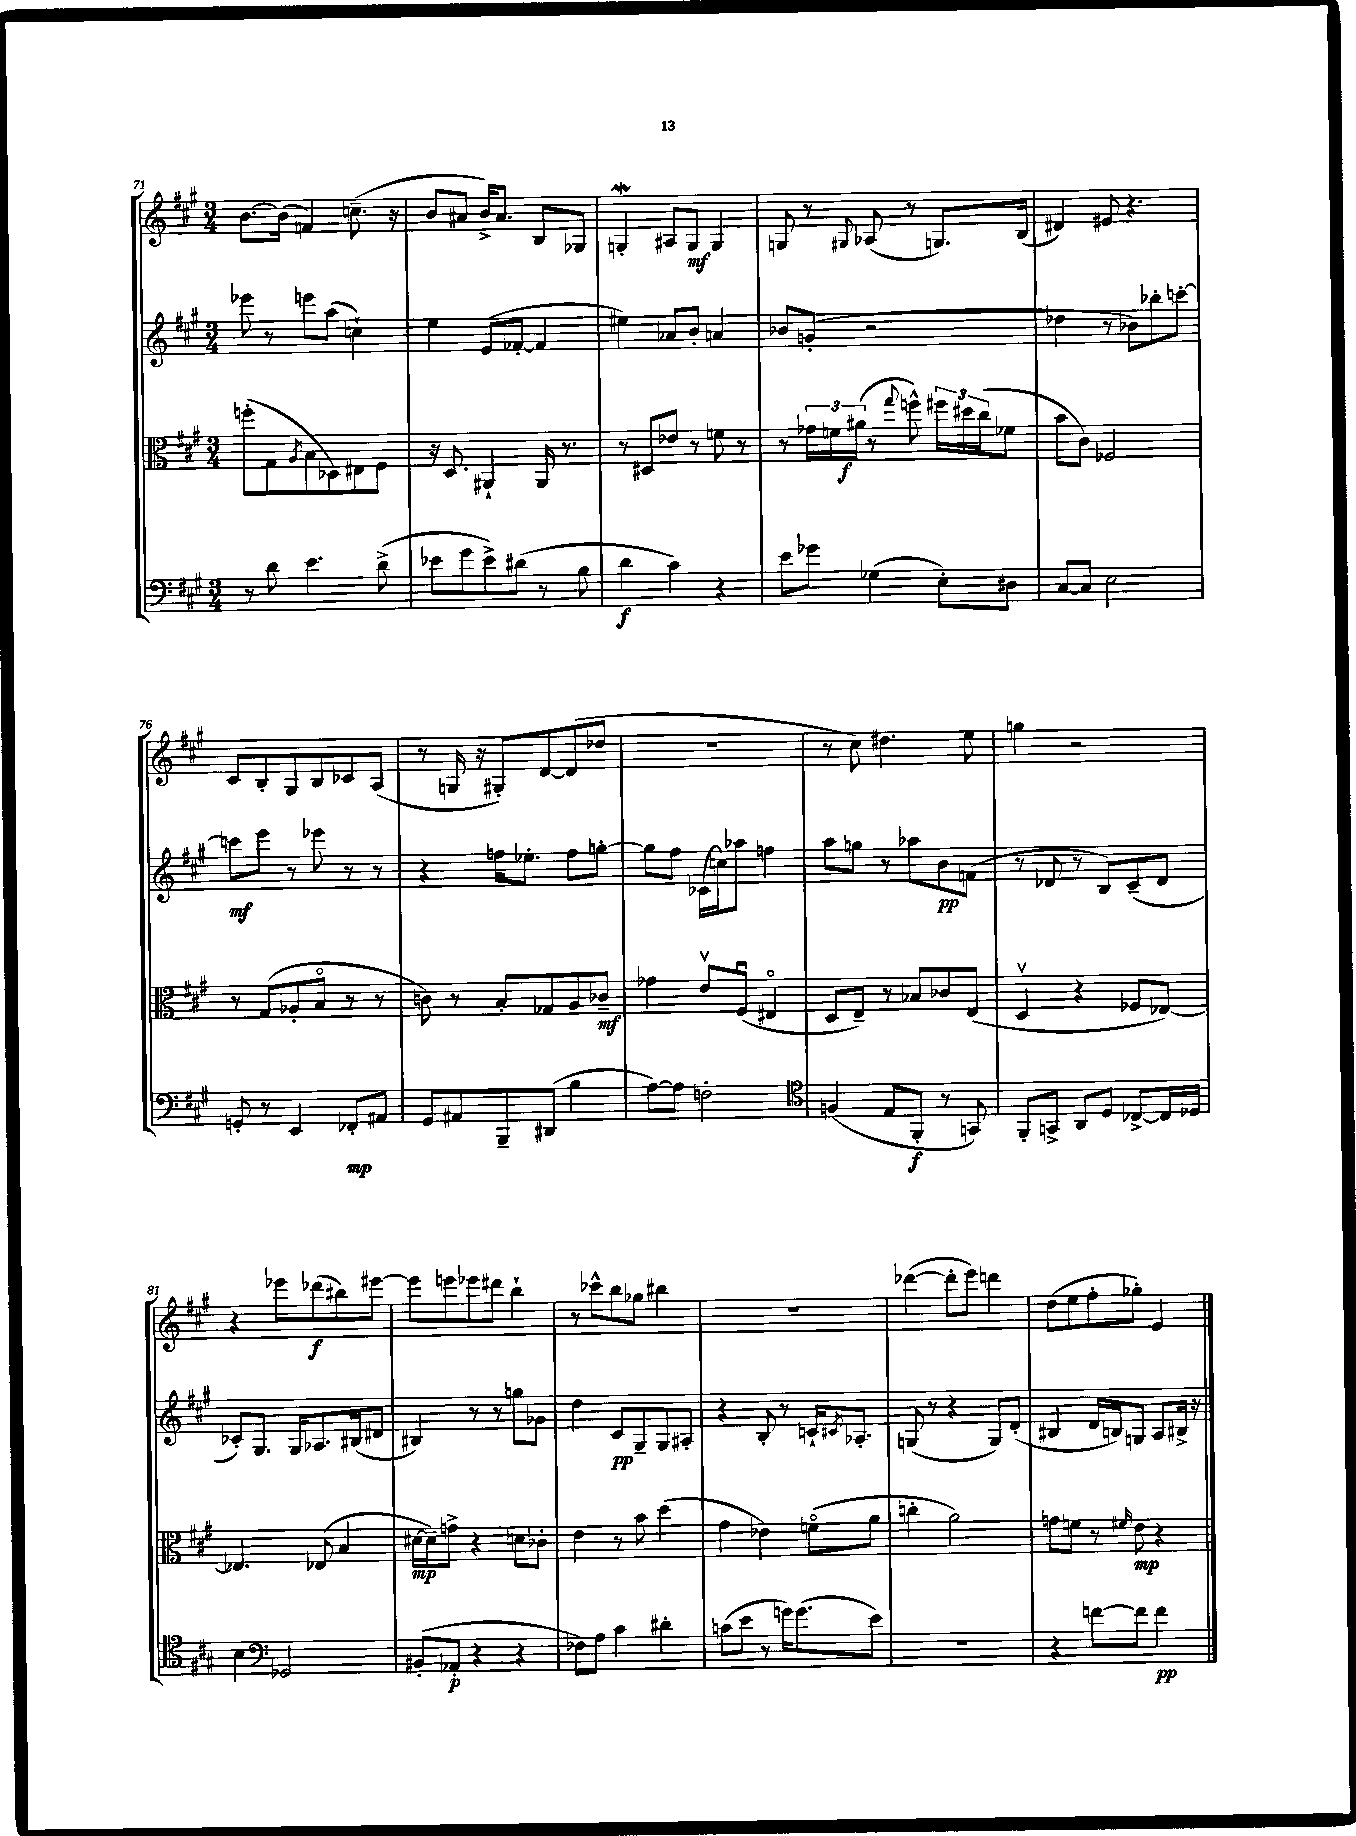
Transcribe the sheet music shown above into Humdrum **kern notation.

**kern	**dynam	**kern	**dynam	**kern	**dynam	**kern	**dynam
*part4	*part4	*part3	*part3	*part2	*part2	*part1	*part1
*staff4	*staff4	*staff3	*staff3	*staff2	*staff2	*staff1	*staff1
*clefF4	*	*clefC3	*	*clefG2	*	*clefG2	*
*k[f#c#g#]	*	*k[f#c#g#]	*	*k[f#c#g#]	*	*k[f#c#g#]	*
*M3/4	*	*M3/4	*	*M3/4	*	*M3/4	*
=71	=71	=71	=71	=71	=71	=71	=71
8r	.	(8ffn'\L	.	8eee-X\	.	[8.b\L	.
8d\	.	8G#\	.	8r	.	.	.
.	.	.	.	.	.	(16b\Jk]	.
.	.	8qA/	.	.	.	.	.
4.e\	.	8B\	.	8eeen\L	.	4fn/)	.
.	.	8D-X\)	.	(8aa\J	.	.	.
.	.	8E#X\	.	4ccn`\)	.	(8.ccn~\	.
(8d^\	.	8F#\J	.	.	.	.	.
.	.	.	.	.	.	16r	.
=72	=72	=72	=72	=72	=72	=72	=72
8e-X\L	.	16r	.	4ee\	.	8b/L	.
.	.	8.D/	.	.	.	.	.
8g#\	.	.	.	.	.	8a#X/J	.
8e-^\)	.	4AA#X`/	.	(8e/L	.	16b^/KL)	.
.	.	.	.	.	.	8.a#/J	.
(8d#X\J	.	.	.	[8f-X'/J	.	.	.
8r	.	16AA#/	.	4f-/]	.	8B/L	.
.	.	8.r	.	.	.	.	.
8B\	.	.	.	.	.	8G-X/J	.
=73	=73	=73	=73	=73	=73	=73	=73
4d\	f	8r	.	4ee#X\)	.	4Gnw'/	.
.	.	8D#X/L	.	.	.	.	.
4c#\)	.	8e-X/J	.	8a-X/L	.	8A#X/L	.
.	.	8r	.	8b'/J	.	8G/J	mf
4r	.	8fn\	.	4an/	.	4G/	.
.	.	8r	.	.	.	.	.
=74	=74	=74	=74	=74	=74	=74	=74
8e\L	.	8r	.	8b-X/L	.	8Gn/	.
8g-X\J	.	24g-X\LL	.	(8gn'/J	.	8r	.
.	.	24fn\	.	.	.	.	.
.	.	(24a#X\JJ	f	.	.	.	.
.	.	.	.	.	.	8qqG#X/	.
(4G-X\	.	8r	.	2r	.	(8A-X/	.
.	.	8qqgg#/	.	.	.	.	.
.	.	8ffn^^\)	.	.	.	8r	.
8E'\L)	.	24ff#X\LL	.	.	.	8.Gn/L)	.
.	.	24dd#X\	.	.	.	.	.
.	.	(24cc#\J	.	.	.	.	.
8D#X\J	.	8f-X\J	.	.	.	.	.
.	.	.	.	.	.	(16B/Jk	.
=75	=75	=75	=75	=75	=75	=75	=75
[8C#/L	.	8b\L	.	4dd-X\	.	4d#X/)	.
8C#/J]	.	8c#\J)	.	.	.	.	.
2E\	.	2F-X/	.	8r	.	8e#X/	.
.	.	.	.	8b-X\L)	.	4.r	.
.	.	.	.	8bb-X'\	.	.	.
.	.	.	.	[8cccn'\J	.	.	.
!!LO:LB:g=z
=76	=76	=76	=76	=76	=76	=76	=76
8GGn'/	.	8r	.	8cccn\L]	mf	8c#/L	.
8r	.	(8G#/L	.	8eee\J	.	8B'/	.
4EE/	.	8A-X'/	.	8r	.	8G#/	.
.	.	8B/J	.	8eee-X\	.	8B/	.
8FF-X'/L	mp	8r	.	8r	.	8c-X/	.
8AA#X/J	.	8r	.	8r	.	(8A/J	.
=77	=77	=77	=77	=77	=77	=77	=77
8GG#/L	.	8cn\)	.	4r	.	8r	.
8AA#X/	.	8r	.	.	.	16Gn/	.
.	.	.	.	.	.	16r	.
8BBB~/	.	8B'/L	.	16ffn\KL	.	8G#X'/L)	.
.	.	.	.	8.ee-X'\J	.	.	.
(8DD#X/J	.	8G-X/	.	.	.	[8d/	.
4B\	.	8A/	.	8ff\L	.	(8d/]	.
.	.	8c-X~/J	mf	[8ggn'\J	.	8dd-X/J	.
=78	=78	=78	=78	=78	=78	=78	=78
[8A\L)	.	4g-X\	.	8gg\L]	.	2.r	.
8A\J]	.	.	.	8ff#\J	.	.	.
2Fn'\	.	8ev/L	.	(16c-X\LL	.	.	.
.	.	.	.	16ccn\J)	.	.	.
.	.	(8F#u/J	.	8aa-X\J	.	.	.
.	.	4E#X/	.	4ffn\	.	.	.
=79	=79	=79	=79	=79	=79	=79	=79
*clefC4	*	*	*	*	*	*	*
(4Fn/	.	8D/L	.	8aa\L	.	8r	.
.	.	8E~/J)	.	8ggn\J	.	8cc#\)	.
8E/L	.	8r	.	8r	.	4.dd#X\	.
8FF#'/J	f	8B-X/L	.	8aa-X\L	.	.	.
8r	.	8c-X/	.	8b\	pp	.	.
8GGn/)	.	(8E/J	.	(8fn\J	.	8ee\	.
=80	=80	=80	=80	=80	=80	=80	=80
8FF#'/L	.	4Dv/	.	8r	.	4ggn\	.
8GGn^/J	.	.	.	8d-X/	.	.	.
8AA/L	.	4r	.	8r	.	2r	.
8D/J	.	.	.	8B/L)	.	.	.
[8C-X^/L	.	8F-X/L	.	(8c#~/	.	.	.
16C-/L]	.	[8E-X/J)	.	8d-/J	.	.	.
16D-X/JJ	.	.	.	.	.	.	.
!!LO:LB:g=z
=81	=81	=81	=81	=81	=81	=81	=81
4B\	.	4.E-X/]	.	8c-X'/L)	.	4r	.
.	.	.	.	8.G#/J	.	.	.
*clefF4	*	*	*	*	*	*	*
2GG-X/	.	.	.	.	.	8eee-X\L	.
.	.	.	.	16G#/KL	.	.	.
.	.	(8E-X/	.	8.A-X/	.	(8ddd-X\	f
.	.	4B/	.	.	.	8bb#X\)	.
.	.	.	.	(16B#X/k	.	.	.
.	.	.	.	8d#X/J	.	[8eee#X\J	.
=82	=82	=82	=82	=82	=82	=82	=82
(8BB#X'/L	.	[16d#X\LL	mp	4B#X/)	.	8eee#\L]	.
.	.	16d#~\J])	.	.	.	.	.
8AA-X'/J	p	8gn^\J	.	.	.	8eeen\	.
4r	.	4r	.	8r	.	8eee-X\	.
.	.	.	.	8r	.	8ddd#X\J	.
4r	.	8dn\L	.	8ggn\L	.	4bb`\	.
.	.	8c-X'\J	.	8g-X\J	.	.	.
=83	=83	=83	=83	=83	=83	=83	=83
8F-X\L)	.	4e\	.	4dd\	.	8r	.
8A\J	.	.	.	.	.	8ccc-X^^\L	.
4c#\	.	8r	.	8c#/L	pp	8bb\	.
.	.	8b\	.	8G#~/	.	8gg-X\J	.
4d#X'\	.	(4dd\	.	8G#/	.	4bb#X\	.
.	.	.	.	8A#X'/J	.	.	.
=84	=84	=84	=84	=84	=84	=84	=84
(8cn\L	.	4g#\	.	4r	.	2.r	.
8e\J	.	.	.	.	.	.	.
8r	.	4e-X\)	.	8B'/	.	.	.
16gn\KL)	.	.	.	8r	.	.	.
(8.g\	.	.	.	.	.	.	.
.	.	(8fn\L	.	16cn`/KL	.	.	.
.	.	.	.	8qc#X/	.	.	.
.	.	.	.	8.A-X'/J	.	.	.
8e\J)	.	8a\J	.	.	.	.	.
=85	=85	=85	=85	=85	=85	=85	=85
2.r	.	4ccn'\	.	(8Gn/	.	([4ddd-X\	.
.	.	.	.	8r	.	.	.
.	.	2a\)	.	4r	.	8ddd-'\L]	.
.	.	.	.	.	.	8eee\J)	.
.	.	.	.	8G/L)	.	4dddn\	.
.	.	.	.	(8d'/J	.	.	.
=86	=86	=86	=86	=86	=86	=86	=86
4r	.	8gn\L	.	4B#X/	.	(8dd\L	.
.	.	8fn\J	.	.	.	8ee\	.
[8fn\L	.	8r	.	16d/LL	.	8ff#'\	.
.	.	.	.	16Bn/J)	.	.	.
.	.	16qqf#X/	.	.	.	.	.
8f\J]	.	8e\	mp	8Gn/J	.	8gg-X'\J)	.
4f\	pp	4r	.	8A/L	.	4e/	.
.	.	.	.	16B#X^/Jk	.	.	.
.	.	.	.	16r	.	.	.
==	==	==	==	==	==	==	==
*-	*-	*-	*-	*-	*-	*-	*-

§ **Objective**: Count the lines of the data above that contain the string "kern", with case counting, and give only that number.

§ **Output for this task**: 2